* Begin ENTRIES SUPPLIED *
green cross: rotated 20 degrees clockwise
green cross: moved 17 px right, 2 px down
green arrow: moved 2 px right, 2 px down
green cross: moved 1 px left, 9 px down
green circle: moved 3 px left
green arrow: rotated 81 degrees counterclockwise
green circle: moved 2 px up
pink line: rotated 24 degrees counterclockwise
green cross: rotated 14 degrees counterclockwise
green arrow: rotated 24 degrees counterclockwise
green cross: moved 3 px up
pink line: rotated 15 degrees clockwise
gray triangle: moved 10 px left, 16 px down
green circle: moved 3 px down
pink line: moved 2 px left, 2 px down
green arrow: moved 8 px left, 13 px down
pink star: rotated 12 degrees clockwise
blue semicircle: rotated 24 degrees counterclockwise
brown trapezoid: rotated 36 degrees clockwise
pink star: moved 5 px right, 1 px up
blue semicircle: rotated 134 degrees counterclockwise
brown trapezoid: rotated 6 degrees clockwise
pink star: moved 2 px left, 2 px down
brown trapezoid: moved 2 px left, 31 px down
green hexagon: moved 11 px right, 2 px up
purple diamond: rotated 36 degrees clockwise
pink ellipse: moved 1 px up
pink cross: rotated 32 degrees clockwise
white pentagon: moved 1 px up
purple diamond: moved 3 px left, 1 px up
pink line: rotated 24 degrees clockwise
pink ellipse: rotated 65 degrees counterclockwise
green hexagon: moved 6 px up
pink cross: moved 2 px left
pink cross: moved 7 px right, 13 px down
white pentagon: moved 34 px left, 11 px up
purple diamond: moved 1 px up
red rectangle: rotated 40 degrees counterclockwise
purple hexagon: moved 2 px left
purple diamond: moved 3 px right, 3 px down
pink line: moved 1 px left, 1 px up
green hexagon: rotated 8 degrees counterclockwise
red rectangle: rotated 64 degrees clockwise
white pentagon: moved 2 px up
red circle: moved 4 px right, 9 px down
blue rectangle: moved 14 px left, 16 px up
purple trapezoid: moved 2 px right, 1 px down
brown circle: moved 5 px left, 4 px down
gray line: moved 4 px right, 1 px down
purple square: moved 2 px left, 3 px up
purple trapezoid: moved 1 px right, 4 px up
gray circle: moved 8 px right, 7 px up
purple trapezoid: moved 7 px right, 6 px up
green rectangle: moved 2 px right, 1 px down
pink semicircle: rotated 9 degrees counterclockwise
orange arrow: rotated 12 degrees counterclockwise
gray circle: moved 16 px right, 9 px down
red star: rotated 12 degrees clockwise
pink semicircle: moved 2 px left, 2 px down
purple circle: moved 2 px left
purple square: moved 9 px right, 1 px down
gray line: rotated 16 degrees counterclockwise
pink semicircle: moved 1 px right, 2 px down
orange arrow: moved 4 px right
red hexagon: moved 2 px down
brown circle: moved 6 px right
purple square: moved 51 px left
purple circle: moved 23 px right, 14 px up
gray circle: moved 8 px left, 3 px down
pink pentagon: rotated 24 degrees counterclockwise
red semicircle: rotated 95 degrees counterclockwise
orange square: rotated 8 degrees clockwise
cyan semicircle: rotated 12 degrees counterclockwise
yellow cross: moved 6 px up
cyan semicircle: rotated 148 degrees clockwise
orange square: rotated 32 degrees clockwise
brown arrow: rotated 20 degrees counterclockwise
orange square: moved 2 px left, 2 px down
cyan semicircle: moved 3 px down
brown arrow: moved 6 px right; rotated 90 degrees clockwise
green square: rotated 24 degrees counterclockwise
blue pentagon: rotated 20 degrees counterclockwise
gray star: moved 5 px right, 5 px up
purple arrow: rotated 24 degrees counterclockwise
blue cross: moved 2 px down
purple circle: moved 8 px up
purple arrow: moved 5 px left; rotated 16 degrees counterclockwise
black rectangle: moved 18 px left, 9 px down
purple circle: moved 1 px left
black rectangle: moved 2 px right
* End ENTRIES SUPPLIED *
WORK REQUIRED —
Copy every line of the material above, with each word and number unchanged.

ANSWER TO THIS PROBLEM —
green cross: rotated 20 degrees clockwise
green cross: moved 17 px right, 2 px down
green arrow: moved 2 px right, 2 px down
green cross: moved 1 px left, 9 px down
green circle: moved 3 px left
green arrow: rotated 81 degrees counterclockwise
green circle: moved 2 px up
pink line: rotated 24 degrees counterclockwise
green cross: rotated 14 degrees counterclockwise
green arrow: rotated 24 degrees counterclockwise
green cross: moved 3 px up
pink line: rotated 15 degrees clockwise
gray triangle: moved 10 px left, 16 px down
green circle: moved 3 px down
pink line: moved 2 px left, 2 px down
green arrow: moved 8 px left, 13 px down
pink star: rotated 12 degrees clockwise
blue semicircle: rotated 24 degrees counterclockwise
brown trapezoid: rotated 36 degrees clockwise
pink star: moved 5 px right, 1 px up
blue semicircle: rotated 134 degrees counterclockwise
brown trapezoid: rotated 6 degrees clockwise
pink star: moved 2 px left, 2 px down
brown trapezoid: moved 2 px left, 31 px down
green hexagon: moved 11 px right, 2 px up
purple diamond: rotated 36 degrees clockwise
pink ellipse: moved 1 px up
pink cross: rotated 32 degrees clockwise
white pentagon: moved 1 px up
purple diamond: moved 3 px left, 1 px up
pink line: rotated 24 degrees clockwise
pink ellipse: rotated 65 degrees counterclockwise
green hexagon: moved 6 px up
pink cross: moved 2 px left
pink cross: moved 7 px right, 13 px down
white pentagon: moved 34 px left, 11 px up
purple diamond: moved 1 px up
red rectangle: rotated 40 degrees counterclockwise
purple hexagon: moved 2 px left
purple diamond: moved 3 px right, 3 px down
pink line: moved 1 px left, 1 px up
green hexagon: rotated 8 degrees counterclockwise
red rectangle: rotated 64 degrees clockwise
white pentagon: moved 2 px up
red circle: moved 4 px right, 9 px down
blue rectangle: moved 14 px left, 16 px up
purple trapezoid: moved 2 px right, 1 px down
brown circle: moved 5 px left, 4 px down
gray line: moved 4 px right, 1 px down
purple square: moved 2 px left, 3 px up
purple trapezoid: moved 1 px right, 4 px up
gray circle: moved 8 px right, 7 px up
purple trapezoid: moved 7 px right, 6 px up
green rectangle: moved 2 px right, 1 px down
pink semicircle: rotated 9 degrees counterclockwise
orange arrow: rotated 12 degrees counterclockwise
gray circle: moved 16 px right, 9 px down
red star: rotated 12 degrees clockwise
pink semicircle: moved 2 px left, 2 px down
purple circle: moved 2 px left
purple square: moved 9 px right, 1 px down
gray line: rotated 16 degrees counterclockwise
pink semicircle: moved 1 px right, 2 px down
orange arrow: moved 4 px right
red hexagon: moved 2 px down
brown circle: moved 6 px right
purple square: moved 51 px left
purple circle: moved 23 px right, 14 px up
gray circle: moved 8 px left, 3 px down
pink pentagon: rotated 24 degrees counterclockwise
red semicircle: rotated 95 degrees counterclockwise
orange square: rotated 8 degrees clockwise
cyan semicircle: rotated 12 degrees counterclockwise
yellow cross: moved 6 px up
cyan semicircle: rotated 148 degrees clockwise
orange square: rotated 32 degrees clockwise
brown arrow: rotated 20 degrees counterclockwise
orange square: moved 2 px left, 2 px down
cyan semicircle: moved 3 px down
brown arrow: moved 6 px right; rotated 90 degrees clockwise
green square: rotated 24 degrees counterclockwise
blue pentagon: rotated 20 degrees counterclockwise
gray star: moved 5 px right, 5 px up
purple arrow: rotated 24 degrees counterclockwise
blue cross: moved 2 px down
purple circle: moved 8 px up
purple arrow: moved 5 px left; rotated 16 degrees counterclockwise
black rectangle: moved 18 px left, 9 px down
purple circle: moved 1 px left
black rectangle: moved 2 px right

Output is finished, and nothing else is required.